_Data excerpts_
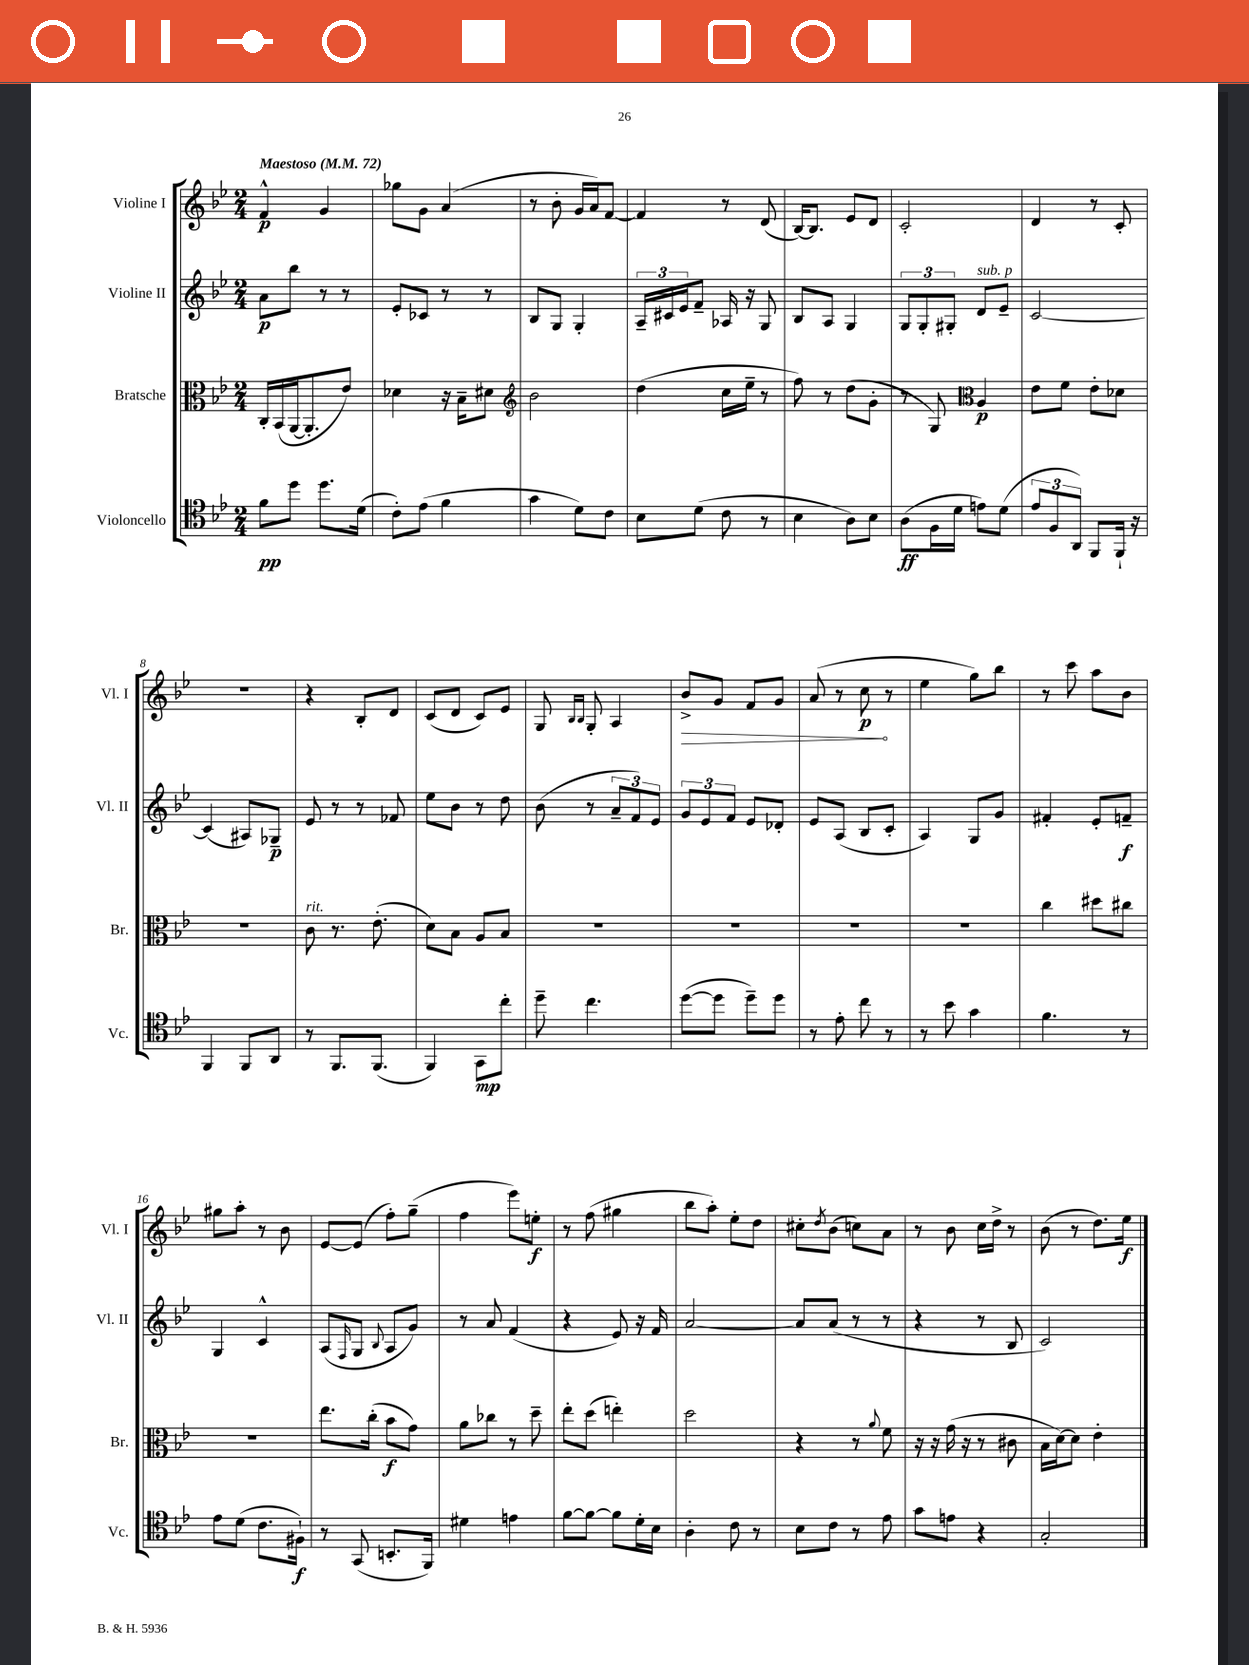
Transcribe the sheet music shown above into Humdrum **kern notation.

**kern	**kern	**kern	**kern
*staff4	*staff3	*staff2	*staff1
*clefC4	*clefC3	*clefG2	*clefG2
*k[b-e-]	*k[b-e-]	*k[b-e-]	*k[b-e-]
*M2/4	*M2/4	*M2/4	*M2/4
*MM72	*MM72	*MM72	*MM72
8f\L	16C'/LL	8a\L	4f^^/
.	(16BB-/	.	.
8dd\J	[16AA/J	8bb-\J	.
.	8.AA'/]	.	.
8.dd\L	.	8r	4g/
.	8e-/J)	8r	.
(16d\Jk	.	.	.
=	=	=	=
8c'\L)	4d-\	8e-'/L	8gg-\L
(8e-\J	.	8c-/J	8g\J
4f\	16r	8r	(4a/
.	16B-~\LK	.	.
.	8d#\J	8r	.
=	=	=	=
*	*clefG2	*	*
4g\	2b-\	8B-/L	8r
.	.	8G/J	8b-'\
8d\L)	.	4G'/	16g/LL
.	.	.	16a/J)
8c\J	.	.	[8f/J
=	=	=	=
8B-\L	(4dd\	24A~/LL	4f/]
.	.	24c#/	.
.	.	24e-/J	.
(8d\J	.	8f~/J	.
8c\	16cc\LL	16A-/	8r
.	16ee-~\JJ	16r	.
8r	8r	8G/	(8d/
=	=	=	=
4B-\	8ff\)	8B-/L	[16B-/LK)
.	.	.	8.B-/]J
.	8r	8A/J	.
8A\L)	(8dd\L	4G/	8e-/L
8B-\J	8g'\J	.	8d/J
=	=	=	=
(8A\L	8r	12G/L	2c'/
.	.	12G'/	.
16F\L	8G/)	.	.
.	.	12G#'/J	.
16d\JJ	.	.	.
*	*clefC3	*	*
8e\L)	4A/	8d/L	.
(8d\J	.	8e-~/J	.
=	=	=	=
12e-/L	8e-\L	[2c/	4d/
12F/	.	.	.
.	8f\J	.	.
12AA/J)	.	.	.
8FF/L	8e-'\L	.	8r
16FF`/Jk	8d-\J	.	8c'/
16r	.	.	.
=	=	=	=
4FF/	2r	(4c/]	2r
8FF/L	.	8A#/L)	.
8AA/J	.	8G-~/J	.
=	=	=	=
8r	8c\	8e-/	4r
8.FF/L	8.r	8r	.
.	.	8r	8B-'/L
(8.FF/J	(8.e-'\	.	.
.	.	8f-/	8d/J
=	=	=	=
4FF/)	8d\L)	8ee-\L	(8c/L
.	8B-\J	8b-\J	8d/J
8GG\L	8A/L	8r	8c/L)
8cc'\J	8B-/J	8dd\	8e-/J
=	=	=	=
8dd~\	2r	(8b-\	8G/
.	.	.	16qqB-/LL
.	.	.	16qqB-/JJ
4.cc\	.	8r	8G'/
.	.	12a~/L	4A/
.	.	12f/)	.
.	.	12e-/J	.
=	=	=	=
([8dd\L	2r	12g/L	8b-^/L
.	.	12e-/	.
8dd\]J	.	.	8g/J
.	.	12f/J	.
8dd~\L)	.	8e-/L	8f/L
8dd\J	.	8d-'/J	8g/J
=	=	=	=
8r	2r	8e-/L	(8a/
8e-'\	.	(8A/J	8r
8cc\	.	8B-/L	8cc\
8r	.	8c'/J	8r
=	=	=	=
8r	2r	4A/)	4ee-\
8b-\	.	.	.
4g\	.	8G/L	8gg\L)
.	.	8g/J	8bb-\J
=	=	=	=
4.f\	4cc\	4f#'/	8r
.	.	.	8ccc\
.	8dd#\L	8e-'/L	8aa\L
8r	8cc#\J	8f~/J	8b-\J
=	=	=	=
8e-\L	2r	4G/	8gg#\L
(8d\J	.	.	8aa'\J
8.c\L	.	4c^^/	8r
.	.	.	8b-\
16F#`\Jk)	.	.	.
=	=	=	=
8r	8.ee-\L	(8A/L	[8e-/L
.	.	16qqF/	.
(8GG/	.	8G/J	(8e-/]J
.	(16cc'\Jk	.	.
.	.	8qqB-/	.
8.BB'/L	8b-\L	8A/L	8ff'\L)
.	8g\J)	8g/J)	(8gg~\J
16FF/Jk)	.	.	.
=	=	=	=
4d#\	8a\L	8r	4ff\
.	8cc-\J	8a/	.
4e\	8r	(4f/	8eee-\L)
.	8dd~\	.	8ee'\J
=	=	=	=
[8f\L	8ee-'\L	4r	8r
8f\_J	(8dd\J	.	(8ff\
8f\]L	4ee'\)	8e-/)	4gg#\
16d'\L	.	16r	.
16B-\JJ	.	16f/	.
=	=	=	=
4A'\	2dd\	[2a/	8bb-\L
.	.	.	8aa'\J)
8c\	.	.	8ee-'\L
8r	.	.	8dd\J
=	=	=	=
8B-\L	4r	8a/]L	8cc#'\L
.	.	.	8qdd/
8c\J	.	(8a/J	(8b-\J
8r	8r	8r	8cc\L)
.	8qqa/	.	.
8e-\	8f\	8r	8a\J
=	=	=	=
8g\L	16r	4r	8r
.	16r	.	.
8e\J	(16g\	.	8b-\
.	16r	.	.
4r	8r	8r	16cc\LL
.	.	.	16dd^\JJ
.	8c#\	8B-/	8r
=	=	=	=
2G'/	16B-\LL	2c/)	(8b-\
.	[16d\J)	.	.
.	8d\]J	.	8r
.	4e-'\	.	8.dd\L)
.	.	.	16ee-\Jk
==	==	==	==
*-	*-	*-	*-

_Exercise brief_
Find each line above that contains the string "kern" and copy those lines.

_Complete response_
Transcribe the sheet music shown above into Humdrum **kern notation.
**kern	**kern	**kern	**kern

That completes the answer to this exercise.